### Required work
Ignoring the pictures, repeat every entry below exactly as it appears.

──────── Data supplied ────────

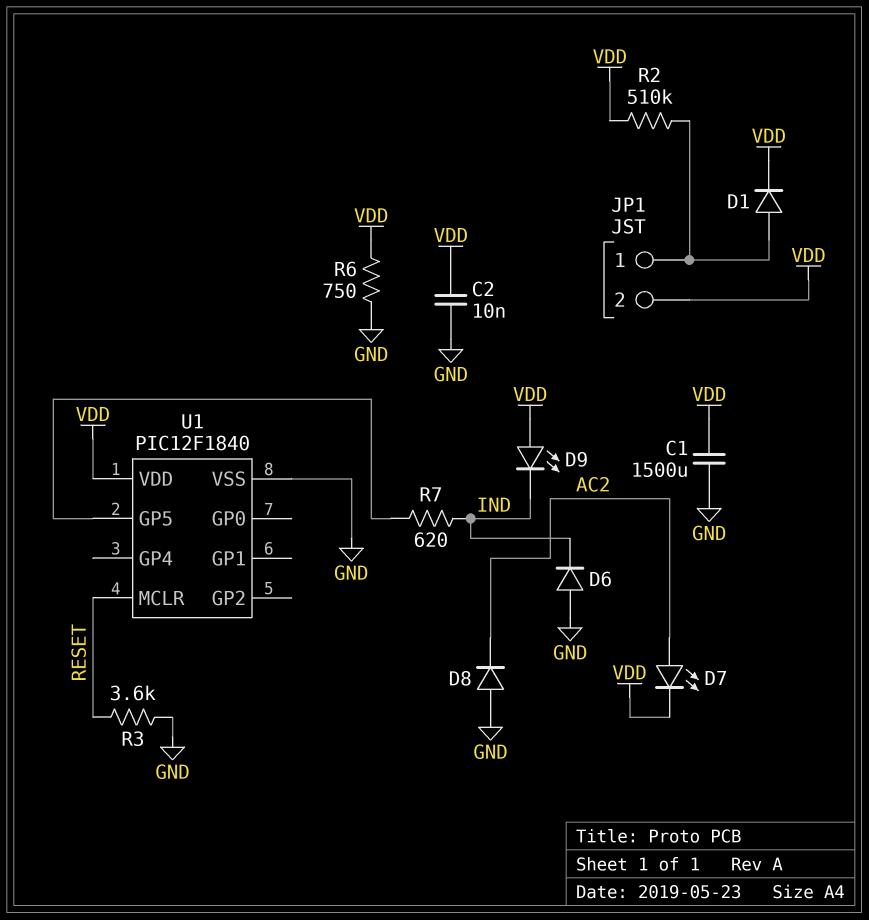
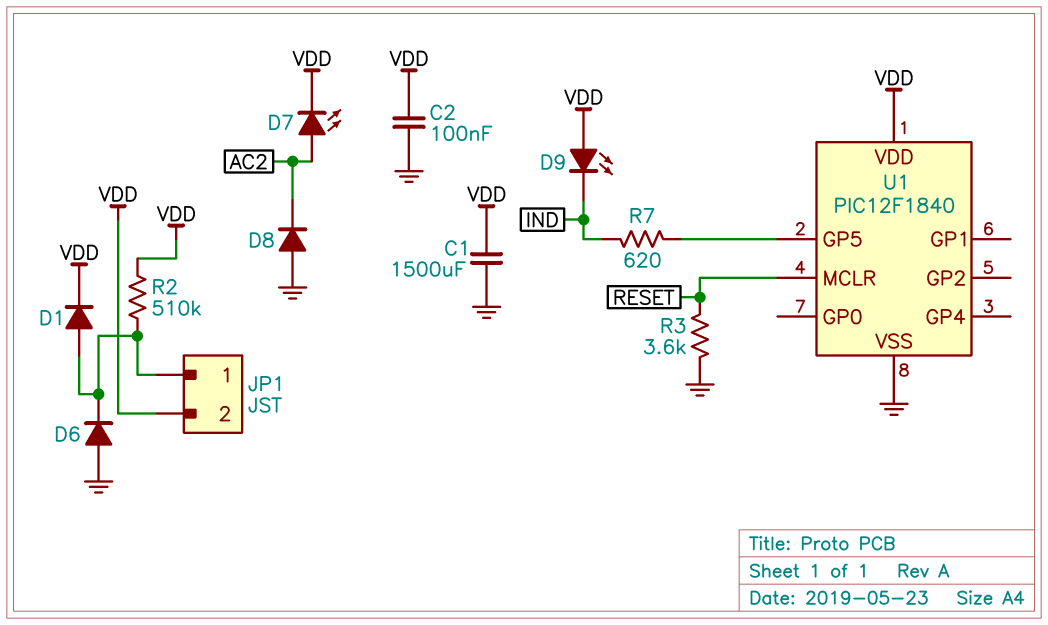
C2: 10nF (GND, VDD) -> 100nF (GND, VDD)
D6: diode (A GND, K IND) -> diode (A GND, K JP1/1)
R6: 750 (GND, VDD) -> none

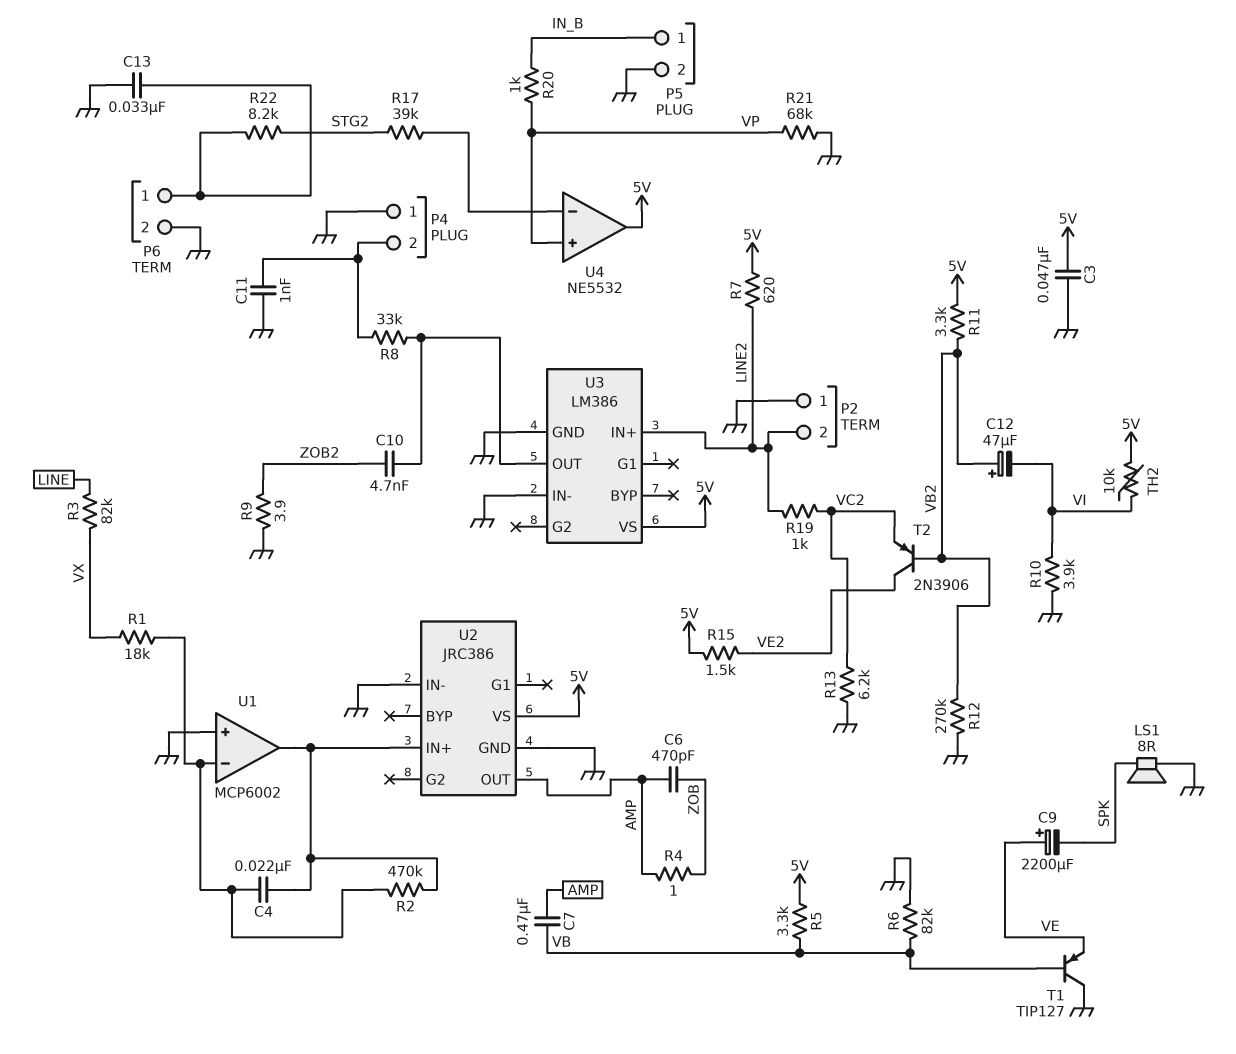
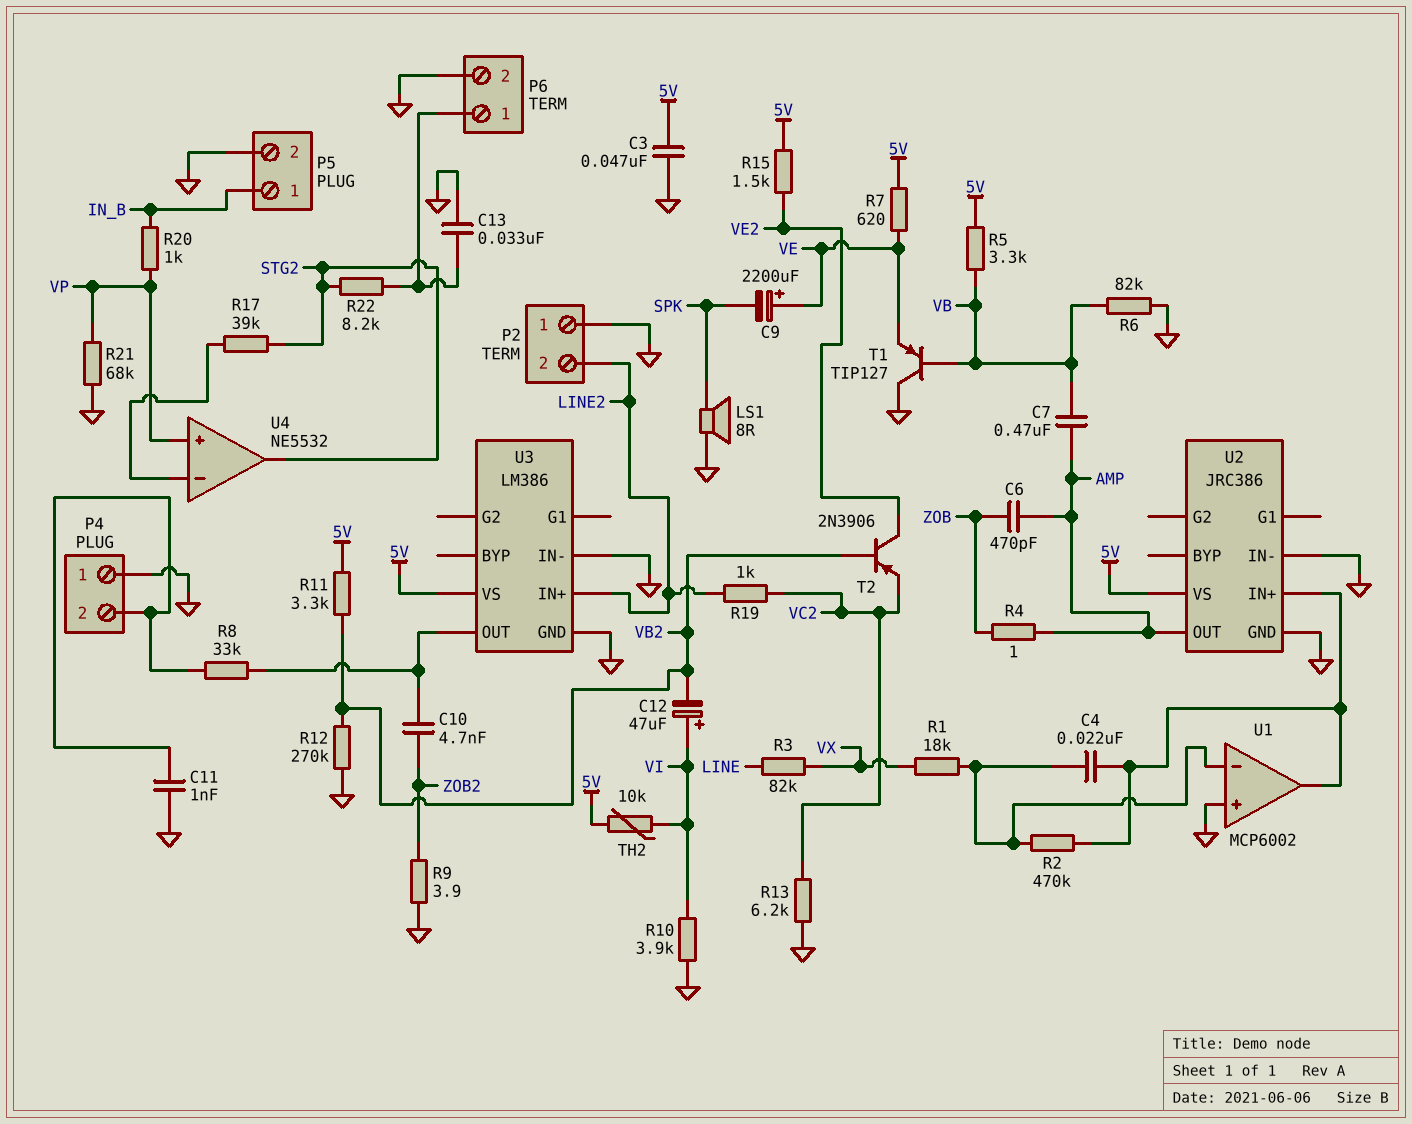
C12: 47uF (plus VB2, minus VI) -> 47uF (plus VI, minus VB2)
R7: 620 (5V, LINE2) -> 620 (5V, VE)
U4 pin out: 5V -> STG2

────────

### Result
C2: 10nF (GND, VDD) -> 100nF (GND, VDD)
D6: diode (A GND, K IND) -> diode (A GND, K JP1/1)
R6: 750 (GND, VDD) -> none

C12: 47uF (plus VB2, minus VI) -> 47uF (plus VI, minus VB2)
R7: 620 (5V, LINE2) -> 620 (5V, VE)
U4 pin out: 5V -> STG2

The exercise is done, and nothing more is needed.